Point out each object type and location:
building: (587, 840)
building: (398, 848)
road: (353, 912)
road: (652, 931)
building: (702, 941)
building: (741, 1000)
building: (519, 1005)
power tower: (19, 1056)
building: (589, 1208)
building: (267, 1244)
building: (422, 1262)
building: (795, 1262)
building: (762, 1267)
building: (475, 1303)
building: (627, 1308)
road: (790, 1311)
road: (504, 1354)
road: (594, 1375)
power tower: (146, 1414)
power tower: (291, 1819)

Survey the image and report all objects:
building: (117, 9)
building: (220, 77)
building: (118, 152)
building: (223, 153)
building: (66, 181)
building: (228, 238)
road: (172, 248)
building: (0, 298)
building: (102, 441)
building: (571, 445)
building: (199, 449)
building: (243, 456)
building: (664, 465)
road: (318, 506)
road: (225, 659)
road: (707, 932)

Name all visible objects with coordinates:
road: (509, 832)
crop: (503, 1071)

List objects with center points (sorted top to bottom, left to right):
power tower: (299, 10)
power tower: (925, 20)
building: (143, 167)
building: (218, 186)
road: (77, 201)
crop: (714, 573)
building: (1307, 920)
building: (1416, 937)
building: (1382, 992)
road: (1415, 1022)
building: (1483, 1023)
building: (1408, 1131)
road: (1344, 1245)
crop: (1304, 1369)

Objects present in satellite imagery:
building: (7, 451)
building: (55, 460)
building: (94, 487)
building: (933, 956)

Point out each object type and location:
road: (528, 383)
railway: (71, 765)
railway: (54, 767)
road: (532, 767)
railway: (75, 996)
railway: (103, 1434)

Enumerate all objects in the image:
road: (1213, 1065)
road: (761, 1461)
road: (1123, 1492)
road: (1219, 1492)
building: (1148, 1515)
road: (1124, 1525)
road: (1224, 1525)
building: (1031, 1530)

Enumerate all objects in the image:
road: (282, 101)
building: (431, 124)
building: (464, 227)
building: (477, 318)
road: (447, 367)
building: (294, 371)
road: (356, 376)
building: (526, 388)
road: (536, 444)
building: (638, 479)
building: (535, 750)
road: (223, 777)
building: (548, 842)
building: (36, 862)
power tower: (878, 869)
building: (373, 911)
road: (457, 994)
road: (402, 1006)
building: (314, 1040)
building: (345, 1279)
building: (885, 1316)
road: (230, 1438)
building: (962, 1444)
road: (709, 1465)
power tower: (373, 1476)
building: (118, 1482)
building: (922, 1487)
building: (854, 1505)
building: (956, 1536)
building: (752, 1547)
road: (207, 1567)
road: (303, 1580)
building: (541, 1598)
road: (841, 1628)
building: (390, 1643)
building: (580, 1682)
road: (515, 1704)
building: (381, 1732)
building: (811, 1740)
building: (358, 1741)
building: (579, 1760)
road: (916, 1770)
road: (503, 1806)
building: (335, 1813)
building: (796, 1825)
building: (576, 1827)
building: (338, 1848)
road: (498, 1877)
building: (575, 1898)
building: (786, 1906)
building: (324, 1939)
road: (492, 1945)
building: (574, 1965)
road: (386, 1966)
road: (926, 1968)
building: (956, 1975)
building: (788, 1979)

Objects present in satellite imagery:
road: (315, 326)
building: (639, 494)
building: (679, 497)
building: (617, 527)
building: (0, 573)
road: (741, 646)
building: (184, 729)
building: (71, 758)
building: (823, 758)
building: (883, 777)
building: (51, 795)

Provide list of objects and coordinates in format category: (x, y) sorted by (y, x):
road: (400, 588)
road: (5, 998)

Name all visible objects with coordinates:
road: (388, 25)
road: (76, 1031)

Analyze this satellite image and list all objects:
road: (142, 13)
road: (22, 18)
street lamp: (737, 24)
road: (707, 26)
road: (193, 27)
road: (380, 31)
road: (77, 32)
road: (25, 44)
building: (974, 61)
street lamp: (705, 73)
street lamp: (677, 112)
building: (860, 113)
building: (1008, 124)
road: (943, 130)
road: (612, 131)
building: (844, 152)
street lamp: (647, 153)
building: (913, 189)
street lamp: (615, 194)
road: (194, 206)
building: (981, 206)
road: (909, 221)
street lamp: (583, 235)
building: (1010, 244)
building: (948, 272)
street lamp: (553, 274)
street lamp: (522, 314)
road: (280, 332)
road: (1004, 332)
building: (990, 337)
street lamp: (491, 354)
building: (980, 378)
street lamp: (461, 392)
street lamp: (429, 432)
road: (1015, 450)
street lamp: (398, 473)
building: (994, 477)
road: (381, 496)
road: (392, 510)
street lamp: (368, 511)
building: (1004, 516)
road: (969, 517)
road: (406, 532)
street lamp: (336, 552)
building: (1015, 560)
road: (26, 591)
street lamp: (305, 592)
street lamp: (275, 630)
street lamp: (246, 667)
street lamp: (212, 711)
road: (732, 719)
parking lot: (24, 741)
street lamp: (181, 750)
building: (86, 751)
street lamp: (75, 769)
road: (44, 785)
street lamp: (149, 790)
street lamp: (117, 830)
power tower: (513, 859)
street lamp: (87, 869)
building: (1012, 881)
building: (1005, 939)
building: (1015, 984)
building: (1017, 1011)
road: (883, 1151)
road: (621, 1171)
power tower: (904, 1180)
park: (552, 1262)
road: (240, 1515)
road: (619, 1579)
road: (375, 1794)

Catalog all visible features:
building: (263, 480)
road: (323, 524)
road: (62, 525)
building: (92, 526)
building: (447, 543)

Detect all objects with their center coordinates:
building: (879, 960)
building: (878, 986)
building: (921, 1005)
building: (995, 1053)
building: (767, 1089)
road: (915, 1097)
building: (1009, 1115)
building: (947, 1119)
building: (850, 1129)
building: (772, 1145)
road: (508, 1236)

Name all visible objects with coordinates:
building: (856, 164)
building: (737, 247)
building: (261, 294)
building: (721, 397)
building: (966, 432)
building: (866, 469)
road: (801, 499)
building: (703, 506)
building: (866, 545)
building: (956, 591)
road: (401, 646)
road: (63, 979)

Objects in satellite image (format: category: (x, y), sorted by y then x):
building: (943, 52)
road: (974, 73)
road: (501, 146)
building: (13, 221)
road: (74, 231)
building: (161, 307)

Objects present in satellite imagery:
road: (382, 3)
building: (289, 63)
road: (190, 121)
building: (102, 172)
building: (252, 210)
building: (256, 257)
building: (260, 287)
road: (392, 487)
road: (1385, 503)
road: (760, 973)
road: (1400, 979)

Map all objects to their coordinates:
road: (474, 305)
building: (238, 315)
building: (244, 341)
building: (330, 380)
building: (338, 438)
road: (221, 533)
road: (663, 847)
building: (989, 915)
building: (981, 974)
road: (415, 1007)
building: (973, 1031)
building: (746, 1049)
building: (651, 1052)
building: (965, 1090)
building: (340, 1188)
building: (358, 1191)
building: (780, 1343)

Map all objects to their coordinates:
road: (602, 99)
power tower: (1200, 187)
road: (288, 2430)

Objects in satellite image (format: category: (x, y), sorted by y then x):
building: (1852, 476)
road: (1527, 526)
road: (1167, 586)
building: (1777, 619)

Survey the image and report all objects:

—————

• YOUR GOAL: Every line of the data above belongs in the answer, unchanged.

• ANSWER SECTION:
Point out each object type and location:
building: (587, 840)
building: (398, 848)
road: (353, 912)
road: (652, 931)
building: (702, 941)
building: (741, 1000)
building: (519, 1005)
power tower: (19, 1056)
building: (589, 1208)
building: (267, 1244)
building: (422, 1262)
building: (795, 1262)
building: (762, 1267)
building: (475, 1303)
building: (627, 1308)
road: (790, 1311)
road: (504, 1354)
road: (594, 1375)
power tower: (146, 1414)
power tower: (291, 1819)

Survey the image and report all objects:
building: (117, 9)
building: (220, 77)
building: (118, 152)
building: (223, 153)
building: (66, 181)
building: (228, 238)
road: (172, 248)
building: (0, 298)
building: (102, 441)
building: (571, 445)
building: (199, 449)
building: (243, 456)
building: (664, 465)
road: (318, 506)
road: (225, 659)
road: (707, 932)

Name all visible objects with coordinates:
road: (509, 832)
crop: (503, 1071)

List objects with center points (sorted top to bottom, left to right):
power tower: (299, 10)
power tower: (925, 20)
building: (143, 167)
building: (218, 186)
road: (77, 201)
crop: (714, 573)
building: (1307, 920)
building: (1416, 937)
building: (1382, 992)
road: (1415, 1022)
building: (1483, 1023)
building: (1408, 1131)
road: (1344, 1245)
crop: (1304, 1369)

Objects present in satellite imagery:
building: (7, 451)
building: (55, 460)
building: (94, 487)
building: (933, 956)

Point out each object type and location:
road: (528, 383)
railway: (71, 765)
railway: (54, 767)
road: (532, 767)
railway: (75, 996)
railway: (103, 1434)

Enumerate all objects in the image:
road: (1213, 1065)
road: (761, 1461)
road: (1123, 1492)
road: (1219, 1492)
building: (1148, 1515)
road: (1124, 1525)
road: (1224, 1525)
building: (1031, 1530)

Enumerate all objects in the image:
road: (282, 101)
building: (431, 124)
building: (464, 227)
building: (477, 318)
road: (447, 367)
building: (294, 371)
road: (356, 376)
building: (526, 388)
road: (536, 444)
building: (638, 479)
building: (535, 750)
road: (223, 777)
building: (548, 842)
building: (36, 862)
power tower: (878, 869)
building: (373, 911)
road: (457, 994)
road: (402, 1006)
building: (314, 1040)
building: (345, 1279)
building: (885, 1316)
road: (230, 1438)
building: (962, 1444)
road: (709, 1465)
power tower: (373, 1476)
building: (118, 1482)
building: (922, 1487)
building: (854, 1505)
building: (956, 1536)
building: (752, 1547)
road: (207, 1567)
road: (303, 1580)
building: (541, 1598)
road: (841, 1628)
building: (390, 1643)
building: (580, 1682)
road: (515, 1704)
building: (381, 1732)
building: (811, 1740)
building: (358, 1741)
building: (579, 1760)
road: (916, 1770)
road: (503, 1806)
building: (335, 1813)
building: (796, 1825)
building: (576, 1827)
building: (338, 1848)
road: (498, 1877)
building: (575, 1898)
building: (786, 1906)
building: (324, 1939)
road: (492, 1945)
building: (574, 1965)
road: (386, 1966)
road: (926, 1968)
building: (956, 1975)
building: (788, 1979)

Objects present in satellite imagery:
road: (315, 326)
building: (639, 494)
building: (679, 497)
building: (617, 527)
building: (0, 573)
road: (741, 646)
building: (184, 729)
building: (71, 758)
building: (823, 758)
building: (883, 777)
building: (51, 795)

Provide list of objects and coordinates in format category: (x, y) sorted by (y, x):
road: (400, 588)
road: (5, 998)

Name all visible objects with coordinates:
road: (388, 25)
road: (76, 1031)

Analyze this satellite image and list all objects:
road: (142, 13)
road: (22, 18)
street lamp: (737, 24)
road: (707, 26)
road: (193, 27)
road: (380, 31)
road: (77, 32)
road: (25, 44)
building: (974, 61)
street lamp: (705, 73)
street lamp: (677, 112)
building: (860, 113)
building: (1008, 124)
road: (943, 130)
road: (612, 131)
building: (844, 152)
street lamp: (647, 153)
building: (913, 189)
street lamp: (615, 194)
road: (194, 206)
building: (981, 206)
road: (909, 221)
street lamp: (583, 235)
building: (1010, 244)
building: (948, 272)
street lamp: (553, 274)
street lamp: (522, 314)
road: (280, 332)
road: (1004, 332)
building: (990, 337)
street lamp: (491, 354)
building: (980, 378)
street lamp: (461, 392)
street lamp: (429, 432)
road: (1015, 450)
street lamp: (398, 473)
building: (994, 477)
road: (381, 496)
road: (392, 510)
street lamp: (368, 511)
building: (1004, 516)
road: (969, 517)
road: (406, 532)
street lamp: (336, 552)
building: (1015, 560)
road: (26, 591)
street lamp: (305, 592)
street lamp: (275, 630)
street lamp: (246, 667)
street lamp: (212, 711)
road: (732, 719)
parking lot: (24, 741)
street lamp: (181, 750)
building: (86, 751)
street lamp: (75, 769)
road: (44, 785)
street lamp: (149, 790)
street lamp: (117, 830)
power tower: (513, 859)
street lamp: (87, 869)
building: (1012, 881)
building: (1005, 939)
building: (1015, 984)
building: (1017, 1011)
road: (883, 1151)
road: (621, 1171)
power tower: (904, 1180)
park: (552, 1262)
road: (240, 1515)
road: (619, 1579)
road: (375, 1794)

Catalog all visible features:
building: (263, 480)
road: (323, 524)
road: (62, 525)
building: (92, 526)
building: (447, 543)

Detect all objects with their center coordinates:
building: (879, 960)
building: (878, 986)
building: (921, 1005)
building: (995, 1053)
building: (767, 1089)
road: (915, 1097)
building: (1009, 1115)
building: (947, 1119)
building: (850, 1129)
building: (772, 1145)
road: (508, 1236)

Name all visible objects with coordinates:
building: (856, 164)
building: (737, 247)
building: (261, 294)
building: (721, 397)
building: (966, 432)
building: (866, 469)
road: (801, 499)
building: (703, 506)
building: (866, 545)
building: (956, 591)
road: (401, 646)
road: (63, 979)

Objects in satellite image (format: category: (x, y), sorted by y then x):
building: (943, 52)
road: (974, 73)
road: (501, 146)
building: (13, 221)
road: (74, 231)
building: (161, 307)

Objects present in satellite imagery:
road: (382, 3)
building: (289, 63)
road: (190, 121)
building: (102, 172)
building: (252, 210)
building: (256, 257)
building: (260, 287)
road: (392, 487)
road: (1385, 503)
road: (760, 973)
road: (1400, 979)

Map all objects to their coordinates:
road: (474, 305)
building: (238, 315)
building: (244, 341)
building: (330, 380)
building: (338, 438)
road: (221, 533)
road: (663, 847)
building: (989, 915)
building: (981, 974)
road: (415, 1007)
building: (973, 1031)
building: (746, 1049)
building: (651, 1052)
building: (965, 1090)
building: (340, 1188)
building: (358, 1191)
building: (780, 1343)

Map all objects to their coordinates:
road: (602, 99)
power tower: (1200, 187)
road: (288, 2430)

Objects in satellite image (format: category: (x, y), sorted by y then x):
building: (1852, 476)
road: (1527, 526)
road: (1167, 586)
building: (1777, 619)

Survey the image and report all objects:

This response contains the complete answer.